[Dataset items]
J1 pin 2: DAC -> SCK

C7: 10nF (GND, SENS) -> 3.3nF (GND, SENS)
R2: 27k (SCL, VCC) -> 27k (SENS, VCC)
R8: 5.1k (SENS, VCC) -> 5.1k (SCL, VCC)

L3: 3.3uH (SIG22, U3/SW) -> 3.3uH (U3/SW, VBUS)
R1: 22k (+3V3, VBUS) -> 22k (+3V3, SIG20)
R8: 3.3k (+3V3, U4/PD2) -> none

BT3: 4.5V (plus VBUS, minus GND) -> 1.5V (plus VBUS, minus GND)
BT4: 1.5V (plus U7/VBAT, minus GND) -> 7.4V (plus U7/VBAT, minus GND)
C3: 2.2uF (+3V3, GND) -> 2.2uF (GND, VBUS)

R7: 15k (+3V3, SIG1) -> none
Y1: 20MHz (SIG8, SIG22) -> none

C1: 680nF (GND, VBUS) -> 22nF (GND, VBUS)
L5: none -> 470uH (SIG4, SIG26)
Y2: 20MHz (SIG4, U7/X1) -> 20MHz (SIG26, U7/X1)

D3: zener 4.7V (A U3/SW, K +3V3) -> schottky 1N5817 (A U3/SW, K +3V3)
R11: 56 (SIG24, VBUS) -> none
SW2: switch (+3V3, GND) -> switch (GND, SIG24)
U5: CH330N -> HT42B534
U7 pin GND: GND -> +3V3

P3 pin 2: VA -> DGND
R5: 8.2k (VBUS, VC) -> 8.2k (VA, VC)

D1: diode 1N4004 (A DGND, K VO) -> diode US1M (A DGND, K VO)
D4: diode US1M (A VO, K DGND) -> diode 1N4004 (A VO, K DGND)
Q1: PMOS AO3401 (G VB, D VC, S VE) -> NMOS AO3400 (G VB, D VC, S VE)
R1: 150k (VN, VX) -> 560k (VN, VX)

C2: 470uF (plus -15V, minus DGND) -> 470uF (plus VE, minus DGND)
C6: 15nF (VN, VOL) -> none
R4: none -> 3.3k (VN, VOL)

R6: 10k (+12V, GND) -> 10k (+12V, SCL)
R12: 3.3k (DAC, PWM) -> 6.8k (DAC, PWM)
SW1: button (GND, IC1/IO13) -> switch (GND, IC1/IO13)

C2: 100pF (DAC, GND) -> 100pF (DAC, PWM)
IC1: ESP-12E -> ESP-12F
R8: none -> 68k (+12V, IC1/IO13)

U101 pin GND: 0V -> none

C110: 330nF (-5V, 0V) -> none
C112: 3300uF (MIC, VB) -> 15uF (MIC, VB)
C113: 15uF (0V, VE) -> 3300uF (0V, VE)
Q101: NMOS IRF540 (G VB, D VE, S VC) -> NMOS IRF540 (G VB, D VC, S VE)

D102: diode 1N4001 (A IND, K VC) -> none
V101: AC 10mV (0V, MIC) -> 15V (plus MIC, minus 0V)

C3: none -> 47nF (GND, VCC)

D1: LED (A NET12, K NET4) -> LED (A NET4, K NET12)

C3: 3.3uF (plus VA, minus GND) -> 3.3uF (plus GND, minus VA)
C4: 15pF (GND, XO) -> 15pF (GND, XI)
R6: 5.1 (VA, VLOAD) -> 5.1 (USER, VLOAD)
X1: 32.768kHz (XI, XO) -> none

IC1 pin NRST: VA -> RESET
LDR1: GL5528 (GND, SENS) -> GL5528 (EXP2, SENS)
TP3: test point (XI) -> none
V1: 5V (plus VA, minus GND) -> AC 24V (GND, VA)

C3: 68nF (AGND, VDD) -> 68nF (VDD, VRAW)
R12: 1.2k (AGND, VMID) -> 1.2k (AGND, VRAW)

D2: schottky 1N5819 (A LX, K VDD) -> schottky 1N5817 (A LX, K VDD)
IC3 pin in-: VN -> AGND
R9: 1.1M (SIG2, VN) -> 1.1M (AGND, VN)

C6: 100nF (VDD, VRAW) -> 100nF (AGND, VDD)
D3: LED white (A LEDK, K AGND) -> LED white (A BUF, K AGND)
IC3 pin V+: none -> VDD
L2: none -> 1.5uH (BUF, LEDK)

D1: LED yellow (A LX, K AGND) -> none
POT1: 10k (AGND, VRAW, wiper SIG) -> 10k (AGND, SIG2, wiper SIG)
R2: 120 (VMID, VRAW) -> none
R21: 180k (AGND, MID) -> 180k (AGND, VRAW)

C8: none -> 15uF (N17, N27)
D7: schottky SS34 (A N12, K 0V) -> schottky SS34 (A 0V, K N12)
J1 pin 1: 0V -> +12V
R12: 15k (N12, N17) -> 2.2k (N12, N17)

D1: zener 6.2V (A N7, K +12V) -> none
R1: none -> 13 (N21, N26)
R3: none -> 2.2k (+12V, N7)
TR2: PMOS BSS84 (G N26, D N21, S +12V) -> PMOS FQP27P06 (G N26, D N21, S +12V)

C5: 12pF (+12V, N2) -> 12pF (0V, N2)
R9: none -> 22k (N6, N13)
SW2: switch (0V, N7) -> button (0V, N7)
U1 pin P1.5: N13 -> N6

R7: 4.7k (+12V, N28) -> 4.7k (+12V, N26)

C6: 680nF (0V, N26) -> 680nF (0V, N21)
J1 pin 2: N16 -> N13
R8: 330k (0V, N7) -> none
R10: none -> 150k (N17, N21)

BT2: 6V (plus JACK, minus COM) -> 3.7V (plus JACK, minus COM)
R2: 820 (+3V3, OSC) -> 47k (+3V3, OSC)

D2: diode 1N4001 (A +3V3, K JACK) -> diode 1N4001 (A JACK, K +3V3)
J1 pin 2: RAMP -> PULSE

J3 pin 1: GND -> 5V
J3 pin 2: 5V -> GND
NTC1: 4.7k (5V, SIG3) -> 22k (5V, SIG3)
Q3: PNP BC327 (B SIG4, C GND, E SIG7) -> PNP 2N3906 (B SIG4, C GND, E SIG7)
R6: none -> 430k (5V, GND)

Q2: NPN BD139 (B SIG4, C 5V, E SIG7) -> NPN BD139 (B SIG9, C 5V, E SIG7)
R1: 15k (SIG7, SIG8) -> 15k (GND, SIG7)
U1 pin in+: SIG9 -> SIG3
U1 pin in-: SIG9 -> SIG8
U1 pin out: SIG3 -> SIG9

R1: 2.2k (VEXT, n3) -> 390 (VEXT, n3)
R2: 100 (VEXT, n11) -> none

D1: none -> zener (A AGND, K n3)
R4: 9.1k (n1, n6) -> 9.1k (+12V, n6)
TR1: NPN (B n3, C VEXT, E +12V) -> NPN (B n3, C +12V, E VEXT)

PROBLEM TO WORK ON >> Reproduce each entry precisely, so that nothing differs from the original.

ANSWER BOX >>
J1 pin 2: DAC -> SCK

C7: 10nF (GND, SENS) -> 3.3nF (GND, SENS)
R2: 27k (SCL, VCC) -> 27k (SENS, VCC)
R8: 5.1k (SENS, VCC) -> 5.1k (SCL, VCC)

L3: 3.3uH (SIG22, U3/SW) -> 3.3uH (U3/SW, VBUS)
R1: 22k (+3V3, VBUS) -> 22k (+3V3, SIG20)
R8: 3.3k (+3V3, U4/PD2) -> none

BT3: 4.5V (plus VBUS, minus GND) -> 1.5V (plus VBUS, minus GND)
BT4: 1.5V (plus U7/VBAT, minus GND) -> 7.4V (plus U7/VBAT, minus GND)
C3: 2.2uF (+3V3, GND) -> 2.2uF (GND, VBUS)

R7: 15k (+3V3, SIG1) -> none
Y1: 20MHz (SIG8, SIG22) -> none

C1: 680nF (GND, VBUS) -> 22nF (GND, VBUS)
L5: none -> 470uH (SIG4, SIG26)
Y2: 20MHz (SIG4, U7/X1) -> 20MHz (SIG26, U7/X1)

D3: zener 4.7V (A U3/SW, K +3V3) -> schottky 1N5817 (A U3/SW, K +3V3)
R11: 56 (SIG24, VBUS) -> none
SW2: switch (+3V3, GND) -> switch (GND, SIG24)
U5: CH330N -> HT42B534
U7 pin GND: GND -> +3V3

P3 pin 2: VA -> DGND
R5: 8.2k (VBUS, VC) -> 8.2k (VA, VC)

D1: diode 1N4004 (A DGND, K VO) -> diode US1M (A DGND, K VO)
D4: diode US1M (A VO, K DGND) -> diode 1N4004 (A VO, K DGND)
Q1: PMOS AO3401 (G VB, D VC, S VE) -> NMOS AO3400 (G VB, D VC, S VE)
R1: 150k (VN, VX) -> 560k (VN, VX)

C2: 470uF (plus -15V, minus DGND) -> 470uF (plus VE, minus DGND)
C6: 15nF (VN, VOL) -> none
R4: none -> 3.3k (VN, VOL)

R6: 10k (+12V, GND) -> 10k (+12V, SCL)
R12: 3.3k (DAC, PWM) -> 6.8k (DAC, PWM)
SW1: button (GND, IC1/IO13) -> switch (GND, IC1/IO13)

C2: 100pF (DAC, GND) -> 100pF (DAC, PWM)
IC1: ESP-12E -> ESP-12F
R8: none -> 68k (+12V, IC1/IO13)

U101 pin GND: 0V -> none

C110: 330nF (-5V, 0V) -> none
C112: 3300uF (MIC, VB) -> 15uF (MIC, VB)
C113: 15uF (0V, VE) -> 3300uF (0V, VE)
Q101: NMOS IRF540 (G VB, D VE, S VC) -> NMOS IRF540 (G VB, D VC, S VE)

D102: diode 1N4001 (A IND, K VC) -> none
V101: AC 10mV (0V, MIC) -> 15V (plus MIC, minus 0V)

C3: none -> 47nF (GND, VCC)

D1: LED (A NET12, K NET4) -> LED (A NET4, K NET12)

C3: 3.3uF (plus VA, minus GND) -> 3.3uF (plus GND, minus VA)
C4: 15pF (GND, XO) -> 15pF (GND, XI)
R6: 5.1 (VA, VLOAD) -> 5.1 (USER, VLOAD)
X1: 32.768kHz (XI, XO) -> none

IC1 pin NRST: VA -> RESET
LDR1: GL5528 (GND, SENS) -> GL5528 (EXP2, SENS)
TP3: test point (XI) -> none
V1: 5V (plus VA, minus GND) -> AC 24V (GND, VA)

C3: 68nF (AGND, VDD) -> 68nF (VDD, VRAW)
R12: 1.2k (AGND, VMID) -> 1.2k (AGND, VRAW)

D2: schottky 1N5819 (A LX, K VDD) -> schottky 1N5817 (A LX, K VDD)
IC3 pin in-: VN -> AGND
R9: 1.1M (SIG2, VN) -> 1.1M (AGND, VN)

C6: 100nF (VDD, VRAW) -> 100nF (AGND, VDD)
D3: LED white (A LEDK, K AGND) -> LED white (A BUF, K AGND)
IC3 pin V+: none -> VDD
L2: none -> 1.5uH (BUF, LEDK)

D1: LED yellow (A LX, K AGND) -> none
POT1: 10k (AGND, VRAW, wiper SIG) -> 10k (AGND, SIG2, wiper SIG)
R2: 120 (VMID, VRAW) -> none
R21: 180k (AGND, MID) -> 180k (AGND, VRAW)

C8: none -> 15uF (N17, N27)
D7: schottky SS34 (A N12, K 0V) -> schottky SS34 (A 0V, K N12)
J1 pin 1: 0V -> +12V
R12: 15k (N12, N17) -> 2.2k (N12, N17)

D1: zener 6.2V (A N7, K +12V) -> none
R1: none -> 13 (N21, N26)
R3: none -> 2.2k (+12V, N7)
TR2: PMOS BSS84 (G N26, D N21, S +12V) -> PMOS FQP27P06 (G N26, D N21, S +12V)

C5: 12pF (+12V, N2) -> 12pF (0V, N2)
R9: none -> 22k (N6, N13)
SW2: switch (0V, N7) -> button (0V, N7)
U1 pin P1.5: N13 -> N6

R7: 4.7k (+12V, N28) -> 4.7k (+12V, N26)

C6: 680nF (0V, N26) -> 680nF (0V, N21)
J1 pin 2: N16 -> N13
R8: 330k (0V, N7) -> none
R10: none -> 150k (N17, N21)

BT2: 6V (plus JACK, minus COM) -> 3.7V (plus JACK, minus COM)
R2: 820 (+3V3, OSC) -> 47k (+3V3, OSC)

D2: diode 1N4001 (A +3V3, K JACK) -> diode 1N4001 (A JACK, K +3V3)
J1 pin 2: RAMP -> PULSE

J3 pin 1: GND -> 5V
J3 pin 2: 5V -> GND
NTC1: 4.7k (5V, SIG3) -> 22k (5V, SIG3)
Q3: PNP BC327 (B SIG4, C GND, E SIG7) -> PNP 2N3906 (B SIG4, C GND, E SIG7)
R6: none -> 430k (5V, GND)

Q2: NPN BD139 (B SIG4, C 5V, E SIG7) -> NPN BD139 (B SIG9, C 5V, E SIG7)
R1: 15k (SIG7, SIG8) -> 15k (GND, SIG7)
U1 pin in+: SIG9 -> SIG3
U1 pin in-: SIG9 -> SIG8
U1 pin out: SIG3 -> SIG9

R1: 2.2k (VEXT, n3) -> 390 (VEXT, n3)
R2: 100 (VEXT, n11) -> none

D1: none -> zener (A AGND, K n3)
R4: 9.1k (n1, n6) -> 9.1k (+12V, n6)
TR1: NPN (B n3, C VEXT, E +12V) -> NPN (B n3, C +12V, E VEXT)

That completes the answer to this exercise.